### [Assignment]
In full and without alteration, write out the data below.

### [Edit tracking data]
####

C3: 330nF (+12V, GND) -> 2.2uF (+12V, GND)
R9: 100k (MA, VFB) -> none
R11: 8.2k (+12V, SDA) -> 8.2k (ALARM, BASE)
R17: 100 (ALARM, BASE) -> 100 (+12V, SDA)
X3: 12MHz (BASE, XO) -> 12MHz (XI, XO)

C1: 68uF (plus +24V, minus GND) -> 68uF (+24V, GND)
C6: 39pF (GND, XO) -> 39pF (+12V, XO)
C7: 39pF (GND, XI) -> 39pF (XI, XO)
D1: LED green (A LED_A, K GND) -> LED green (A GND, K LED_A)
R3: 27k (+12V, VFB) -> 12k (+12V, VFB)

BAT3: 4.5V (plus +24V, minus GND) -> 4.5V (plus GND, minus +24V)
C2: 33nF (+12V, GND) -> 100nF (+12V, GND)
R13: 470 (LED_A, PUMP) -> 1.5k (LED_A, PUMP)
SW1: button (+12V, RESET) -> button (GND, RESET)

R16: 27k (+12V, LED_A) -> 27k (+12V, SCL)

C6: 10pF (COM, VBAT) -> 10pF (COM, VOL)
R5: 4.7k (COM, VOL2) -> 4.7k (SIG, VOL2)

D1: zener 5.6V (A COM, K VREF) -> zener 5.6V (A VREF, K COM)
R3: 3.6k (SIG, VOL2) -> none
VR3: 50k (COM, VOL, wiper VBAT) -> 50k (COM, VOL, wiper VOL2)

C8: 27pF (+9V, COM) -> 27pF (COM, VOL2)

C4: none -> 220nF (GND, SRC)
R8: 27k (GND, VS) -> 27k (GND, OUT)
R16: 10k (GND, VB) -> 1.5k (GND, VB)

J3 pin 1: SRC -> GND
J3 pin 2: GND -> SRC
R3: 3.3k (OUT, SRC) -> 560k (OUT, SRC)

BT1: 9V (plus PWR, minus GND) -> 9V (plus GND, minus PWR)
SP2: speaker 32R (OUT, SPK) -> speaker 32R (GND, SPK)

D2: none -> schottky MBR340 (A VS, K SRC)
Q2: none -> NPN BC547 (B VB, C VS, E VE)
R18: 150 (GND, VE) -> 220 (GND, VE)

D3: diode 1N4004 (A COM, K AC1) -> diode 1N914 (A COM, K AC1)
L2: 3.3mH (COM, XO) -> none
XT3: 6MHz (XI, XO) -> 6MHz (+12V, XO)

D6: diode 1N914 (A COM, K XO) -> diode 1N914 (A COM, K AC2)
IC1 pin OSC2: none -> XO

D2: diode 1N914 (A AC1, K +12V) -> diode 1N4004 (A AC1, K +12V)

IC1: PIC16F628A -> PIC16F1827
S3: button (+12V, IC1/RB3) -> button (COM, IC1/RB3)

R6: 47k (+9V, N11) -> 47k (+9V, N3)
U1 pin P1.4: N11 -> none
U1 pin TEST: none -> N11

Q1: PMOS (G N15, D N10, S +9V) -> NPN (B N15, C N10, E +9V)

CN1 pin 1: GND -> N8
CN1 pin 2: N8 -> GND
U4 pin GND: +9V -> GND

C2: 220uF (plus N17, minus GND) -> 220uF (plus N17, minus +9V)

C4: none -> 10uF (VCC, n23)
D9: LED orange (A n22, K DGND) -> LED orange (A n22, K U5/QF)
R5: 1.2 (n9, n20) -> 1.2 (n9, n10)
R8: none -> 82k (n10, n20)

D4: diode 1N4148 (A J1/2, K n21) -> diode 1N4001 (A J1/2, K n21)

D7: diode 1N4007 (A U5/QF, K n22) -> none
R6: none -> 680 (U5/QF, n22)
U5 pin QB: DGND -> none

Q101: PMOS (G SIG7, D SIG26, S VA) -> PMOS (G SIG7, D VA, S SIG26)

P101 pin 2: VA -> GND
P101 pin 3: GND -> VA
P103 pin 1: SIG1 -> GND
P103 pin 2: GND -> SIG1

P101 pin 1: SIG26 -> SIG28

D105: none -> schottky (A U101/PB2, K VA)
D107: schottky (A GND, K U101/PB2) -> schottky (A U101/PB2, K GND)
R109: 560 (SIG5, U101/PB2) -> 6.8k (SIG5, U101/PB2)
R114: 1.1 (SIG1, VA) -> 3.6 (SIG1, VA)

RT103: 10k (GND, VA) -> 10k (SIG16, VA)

####

### [Completed exercise]
C3: 330nF (+12V, GND) -> 2.2uF (+12V, GND)
R9: 100k (MA, VFB) -> none
R11: 8.2k (+12V, SDA) -> 8.2k (ALARM, BASE)
R17: 100 (ALARM, BASE) -> 100 (+12V, SDA)
X3: 12MHz (BASE, XO) -> 12MHz (XI, XO)

C1: 68uF (plus +24V, minus GND) -> 68uF (+24V, GND)
C6: 39pF (GND, XO) -> 39pF (+12V, XO)
C7: 39pF (GND, XI) -> 39pF (XI, XO)
D1: LED green (A LED_A, K GND) -> LED green (A GND, K LED_A)
R3: 27k (+12V, VFB) -> 12k (+12V, VFB)

BAT3: 4.5V (plus +24V, minus GND) -> 4.5V (plus GND, minus +24V)
C2: 33nF (+12V, GND) -> 100nF (+12V, GND)
R13: 470 (LED_A, PUMP) -> 1.5k (LED_A, PUMP)
SW1: button (+12V, RESET) -> button (GND, RESET)

R16: 27k (+12V, LED_A) -> 27k (+12V, SCL)

C6: 10pF (COM, VBAT) -> 10pF (COM, VOL)
R5: 4.7k (COM, VOL2) -> 4.7k (SIG, VOL2)

D1: zener 5.6V (A COM, K VREF) -> zener 5.6V (A VREF, K COM)
R3: 3.6k (SIG, VOL2) -> none
VR3: 50k (COM, VOL, wiper VBAT) -> 50k (COM, VOL, wiper VOL2)

C8: 27pF (+9V, COM) -> 27pF (COM, VOL2)

C4: none -> 220nF (GND, SRC)
R8: 27k (GND, VS) -> 27k (GND, OUT)
R16: 10k (GND, VB) -> 1.5k (GND, VB)

J3 pin 1: SRC -> GND
J3 pin 2: GND -> SRC
R3: 3.3k (OUT, SRC) -> 560k (OUT, SRC)

BT1: 9V (plus PWR, minus GND) -> 9V (plus GND, minus PWR)
SP2: speaker 32R (OUT, SPK) -> speaker 32R (GND, SPK)

D2: none -> schottky MBR340 (A VS, K SRC)
Q2: none -> NPN BC547 (B VB, C VS, E VE)
R18: 150 (GND, VE) -> 220 (GND, VE)

D3: diode 1N4004 (A COM, K AC1) -> diode 1N914 (A COM, K AC1)
L2: 3.3mH (COM, XO) -> none
XT3: 6MHz (XI, XO) -> 6MHz (+12V, XO)

D6: diode 1N914 (A COM, K XO) -> diode 1N914 (A COM, K AC2)
IC1 pin OSC2: none -> XO

D2: diode 1N914 (A AC1, K +12V) -> diode 1N4004 (A AC1, K +12V)

IC1: PIC16F628A -> PIC16F1827
S3: button (+12V, IC1/RB3) -> button (COM, IC1/RB3)

R6: 47k (+9V, N11) -> 47k (+9V, N3)
U1 pin P1.4: N11 -> none
U1 pin TEST: none -> N11

Q1: PMOS (G N15, D N10, S +9V) -> NPN (B N15, C N10, E +9V)

CN1 pin 1: GND -> N8
CN1 pin 2: N8 -> GND
U4 pin GND: +9V -> GND

C2: 220uF (plus N17, minus GND) -> 220uF (plus N17, minus +9V)

C4: none -> 10uF (VCC, n23)
D9: LED orange (A n22, K DGND) -> LED orange (A n22, K U5/QF)
R5: 1.2 (n9, n20) -> 1.2 (n9, n10)
R8: none -> 82k (n10, n20)

D4: diode 1N4148 (A J1/2, K n21) -> diode 1N4001 (A J1/2, K n21)

D7: diode 1N4007 (A U5/QF, K n22) -> none
R6: none -> 680 (U5/QF, n22)
U5 pin QB: DGND -> none

Q101: PMOS (G SIG7, D SIG26, S VA) -> PMOS (G SIG7, D VA, S SIG26)

P101 pin 2: VA -> GND
P101 pin 3: GND -> VA
P103 pin 1: SIG1 -> GND
P103 pin 2: GND -> SIG1

P101 pin 1: SIG26 -> SIG28

D105: none -> schottky (A U101/PB2, K VA)
D107: schottky (A GND, K U101/PB2) -> schottky (A U101/PB2, K GND)
R109: 560 (SIG5, U101/PB2) -> 6.8k (SIG5, U101/PB2)
R114: 1.1 (SIG1, VA) -> 3.6 (SIG1, VA)

RT103: 10k (GND, VA) -> 10k (SIG16, VA)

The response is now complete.